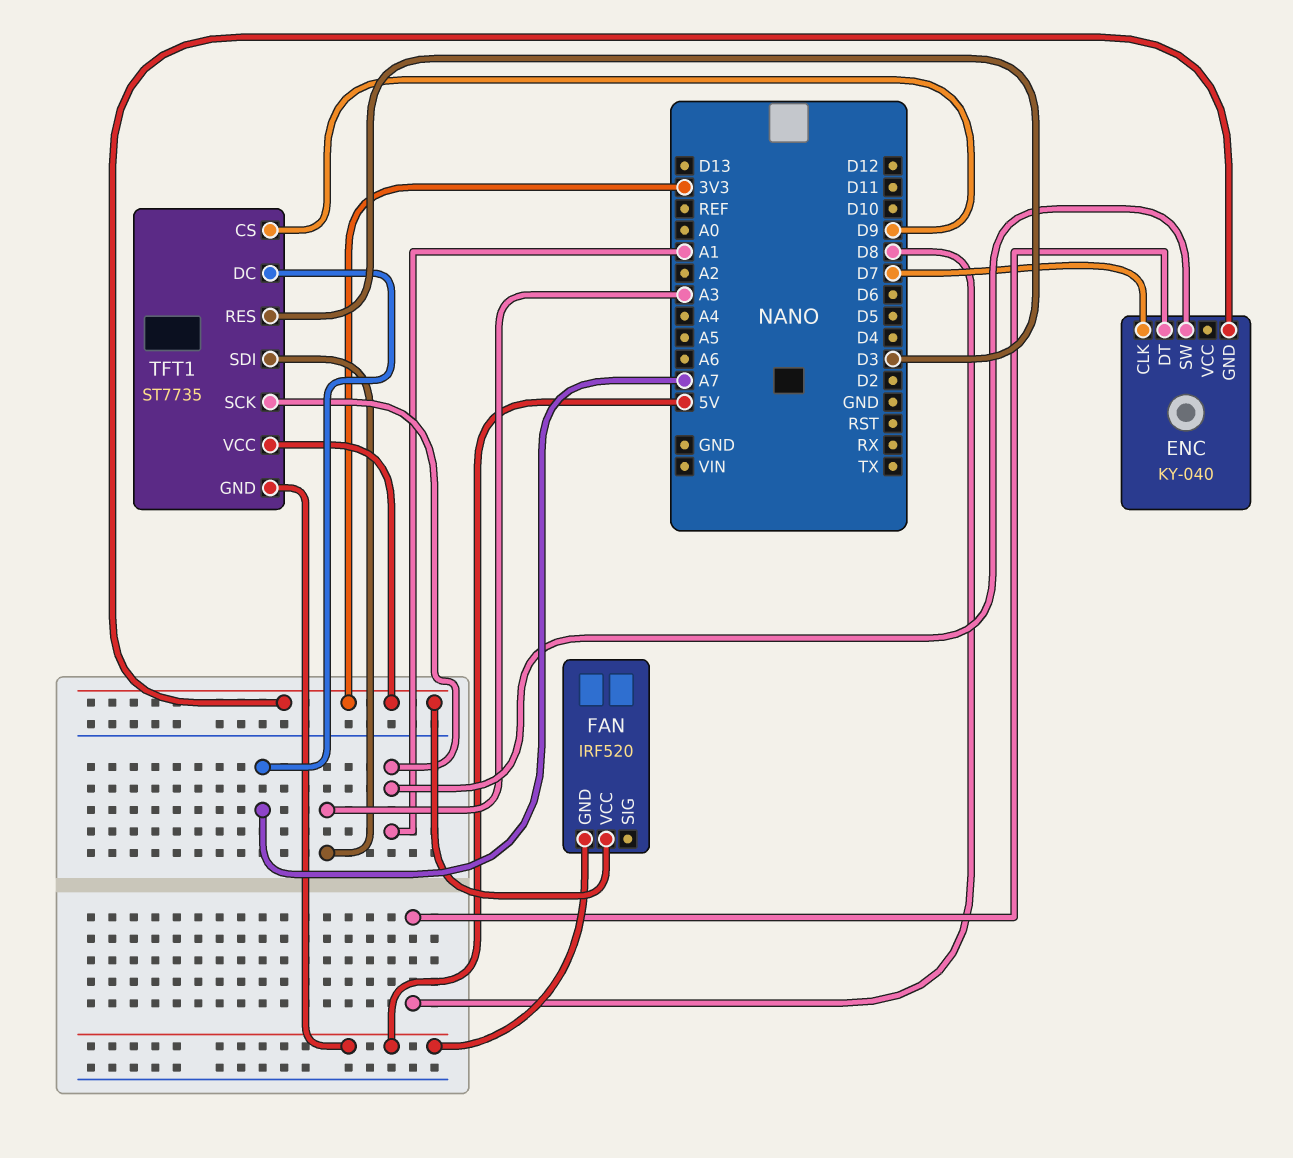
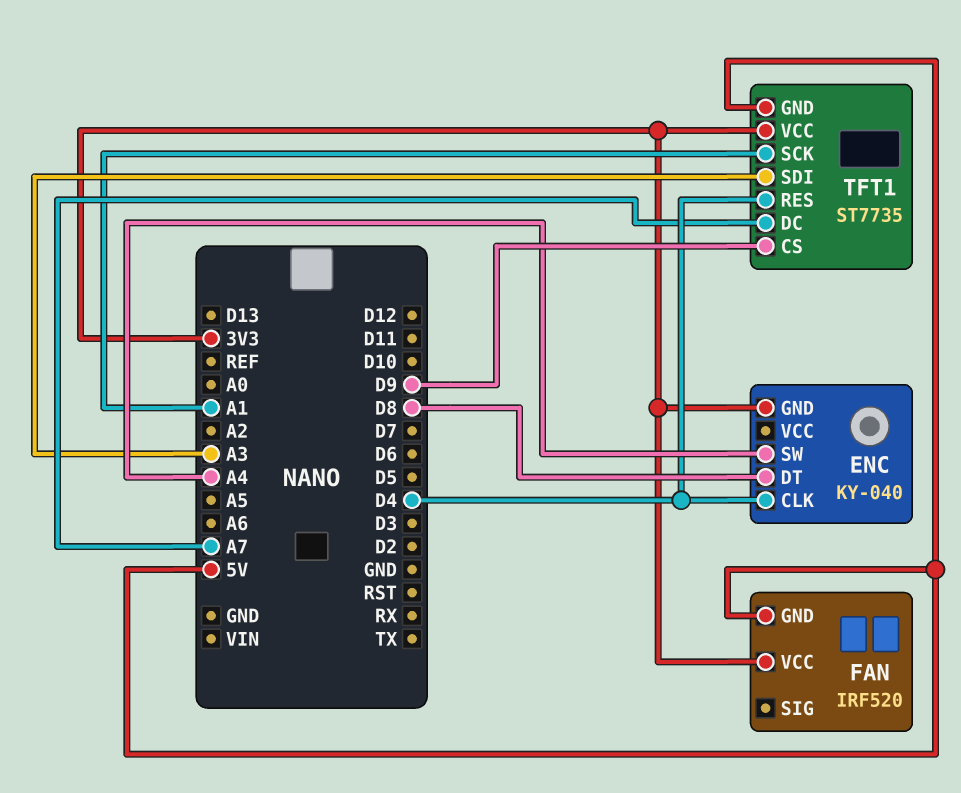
ENC pin CLK: D7 -> D4
ENC pin SW: A1 -> A4
TFT1 pin RES: D3 -> D4

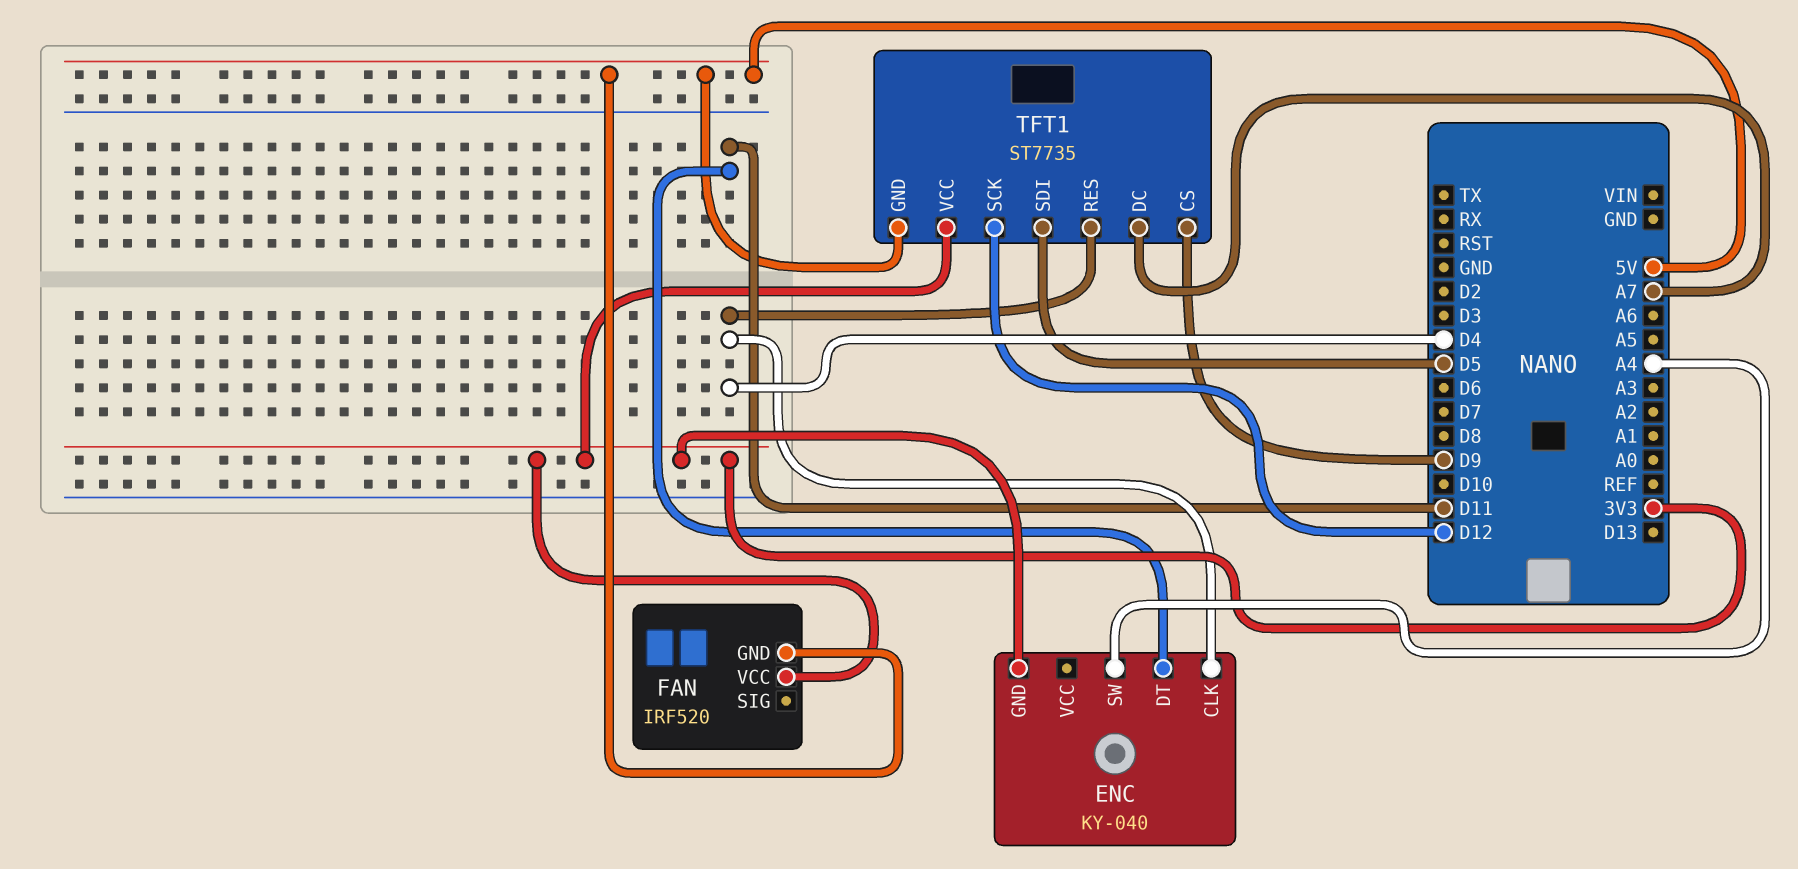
ENC pin DT: D8 -> D11
TFT1 pin SCK: A1 -> D12
TFT1 pin SDI: A3 -> D5

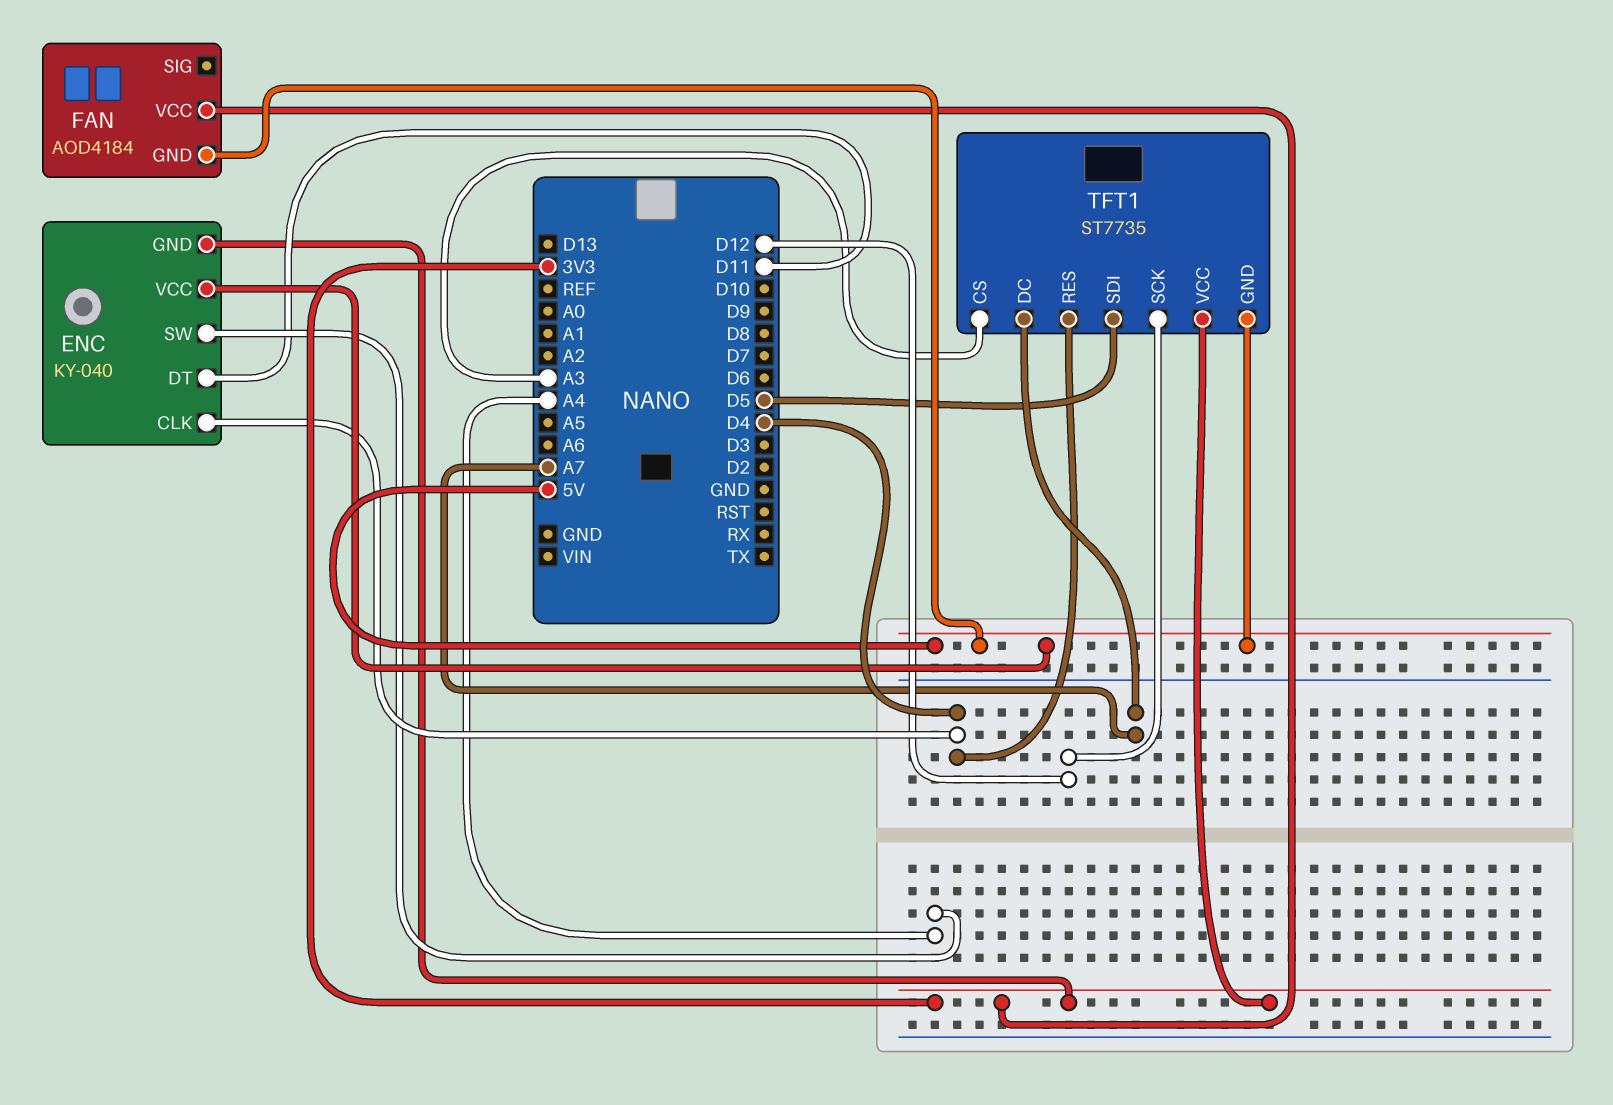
ENC pin VCC: none -> 5V
FAN: IRF520 -> AOD4184
TFT1 pin CS: D9 -> A3

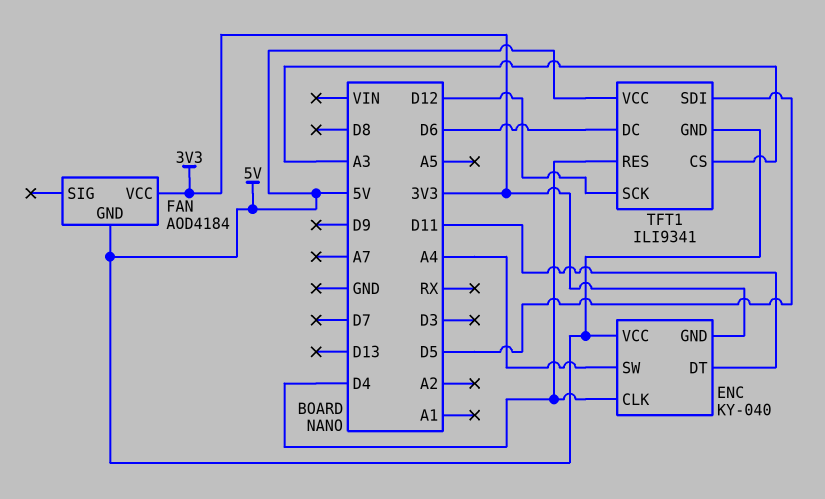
TFT1: ST7735 -> ILI9341
TFT1 pin DC: A7 -> D6
TFT1 pin VCC: 3V3 -> 5V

# # # # # # #

**WHAT THE TASK REQUIRES**
The expected output is the run of lines from the one containing "FAN: IRF520 -> AOD4184" to the last line of the listing above, both included, word for word and free of pictures.

**WORKED SOLUTION**
FAN: IRF520 -> AOD4184
TFT1 pin CS: D9 -> A3

TFT1: ST7735 -> ILI9341
TFT1 pin DC: A7 -> D6
TFT1 pin VCC: 3V3 -> 5V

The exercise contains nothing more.